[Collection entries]
---------------

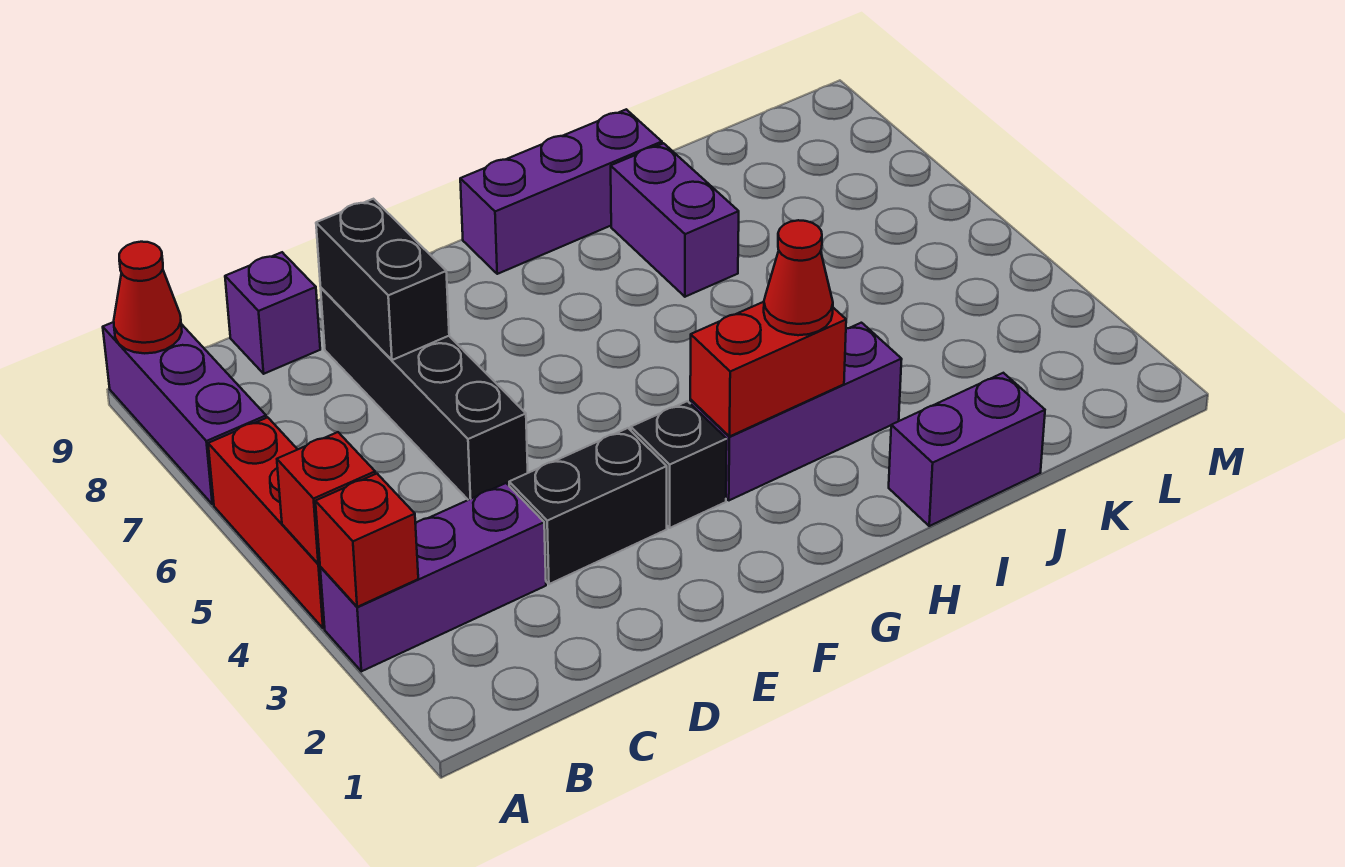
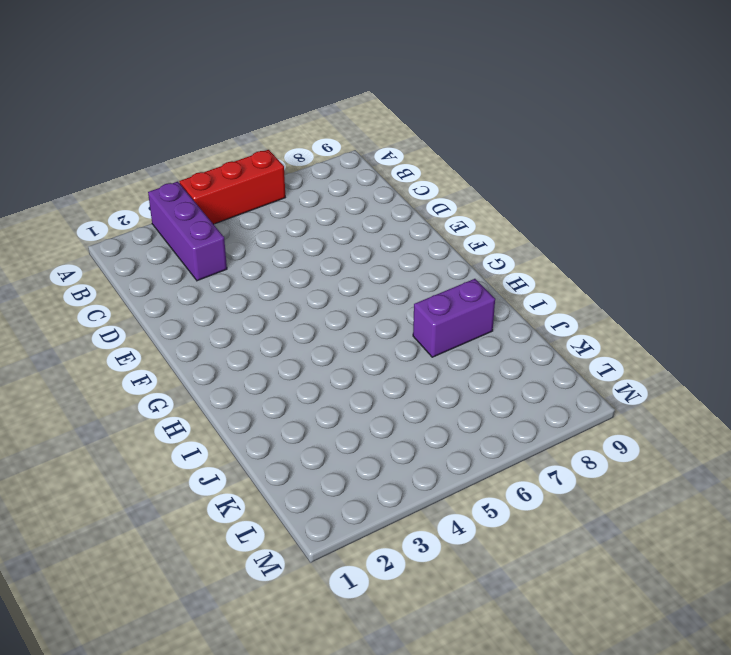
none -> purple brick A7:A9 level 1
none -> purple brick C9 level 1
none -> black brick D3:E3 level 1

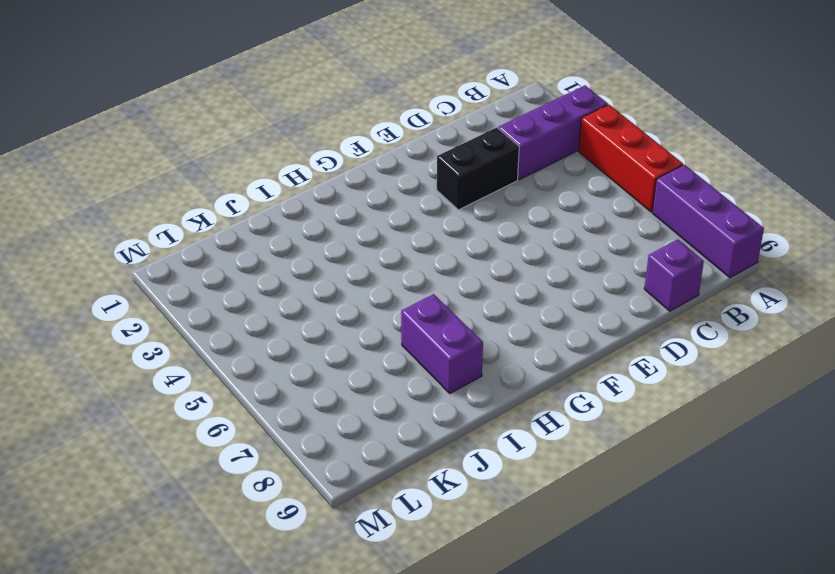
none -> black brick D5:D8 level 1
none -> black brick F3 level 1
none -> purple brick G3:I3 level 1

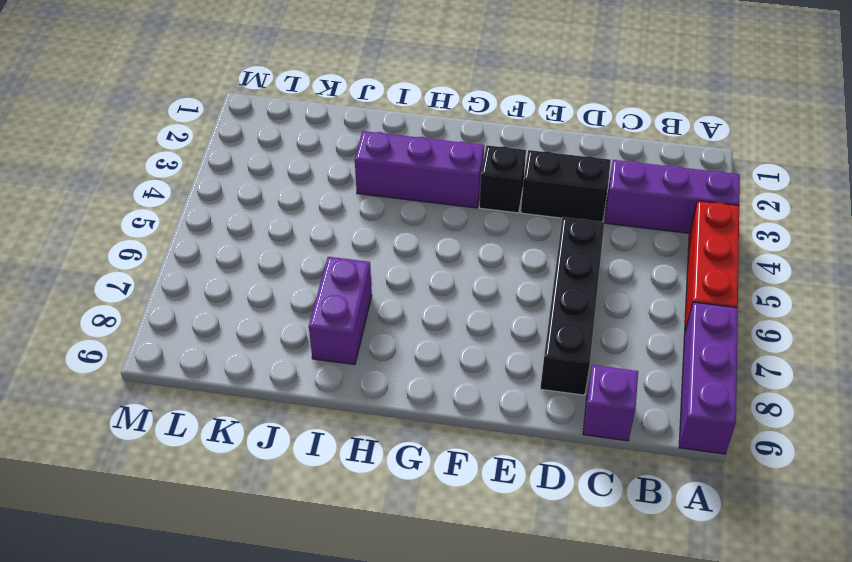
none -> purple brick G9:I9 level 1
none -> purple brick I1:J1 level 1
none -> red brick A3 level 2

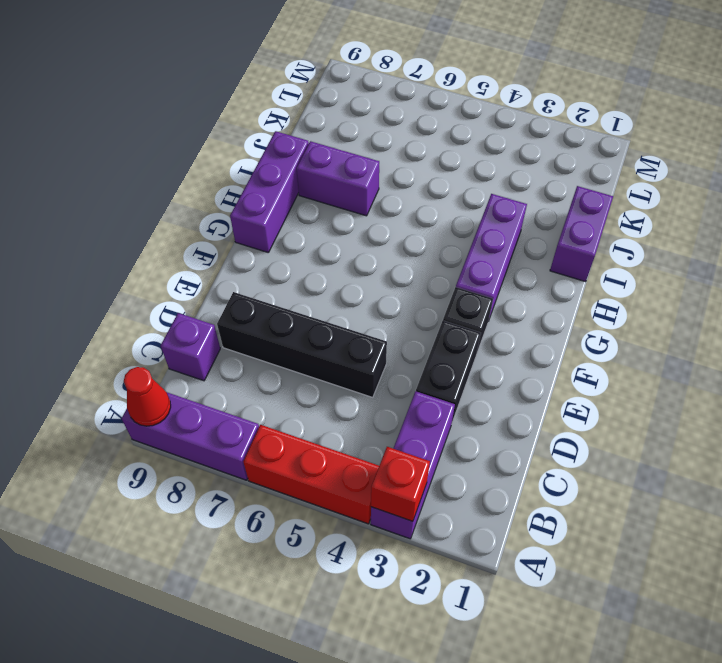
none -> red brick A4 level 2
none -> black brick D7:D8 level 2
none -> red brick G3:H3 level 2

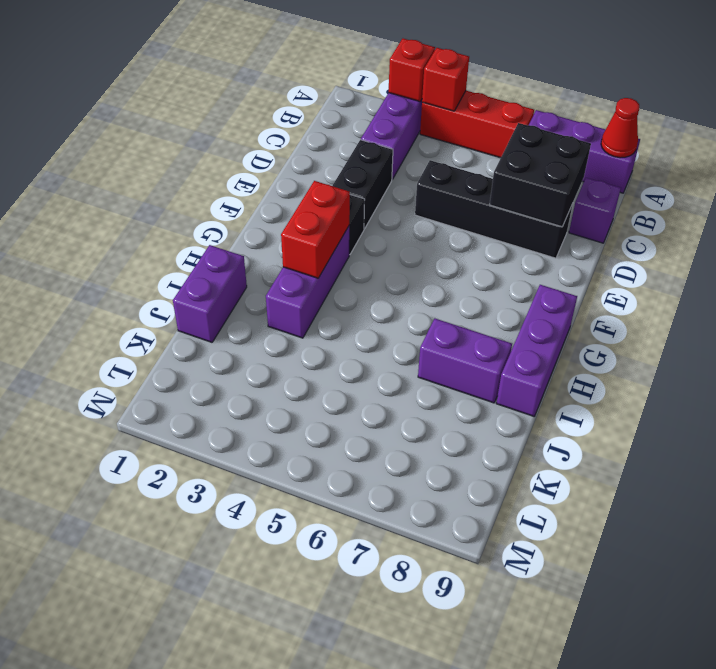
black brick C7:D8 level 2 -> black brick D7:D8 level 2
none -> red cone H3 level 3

---------------

*WORK REQUEST:*
Retype the records verbatim, but not their images.

*RESULT OF THIS TASK:*
none -> purple brick A7:A9 level 1
none -> purple brick C9 level 1
none -> black brick D3:E3 level 1

none -> black brick D5:D8 level 1
none -> black brick F3 level 1
none -> purple brick G3:I3 level 1

none -> purple brick G9:I9 level 1
none -> purple brick I1:J1 level 1
none -> red brick A3 level 2

none -> red brick A4 level 2
none -> black brick D7:D8 level 2
none -> red brick G3:H3 level 2

black brick C7:D8 level 2 -> black brick D7:D8 level 2
none -> red cone H3 level 3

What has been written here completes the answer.